Exercise description:
Produce an exact copy of the data below.

*** Given data

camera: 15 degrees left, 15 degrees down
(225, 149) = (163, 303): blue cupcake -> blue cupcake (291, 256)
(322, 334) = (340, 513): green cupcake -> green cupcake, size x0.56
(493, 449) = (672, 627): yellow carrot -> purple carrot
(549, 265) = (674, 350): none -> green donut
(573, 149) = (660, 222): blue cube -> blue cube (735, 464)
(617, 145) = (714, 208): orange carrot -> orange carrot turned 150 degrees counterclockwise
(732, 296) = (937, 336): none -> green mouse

******

Written solution:
camera: 15 degrees left, 15 degrees down
(225, 149) = (163, 303): blue cupcake -> blue cupcake (291, 256)
(322, 334) = (340, 513): green cupcake -> green cupcake, size x0.56
(493, 449) = (672, 627): yellow carrot -> purple carrot
(549, 265) = (674, 350): none -> green donut
(573, 149) = (660, 222): blue cube -> blue cube (735, 464)
(617, 145) = (714, 208): orange carrot -> orange carrot turned 150 degrees counterclockwise
(732, 296) = (937, 336): none -> green mouse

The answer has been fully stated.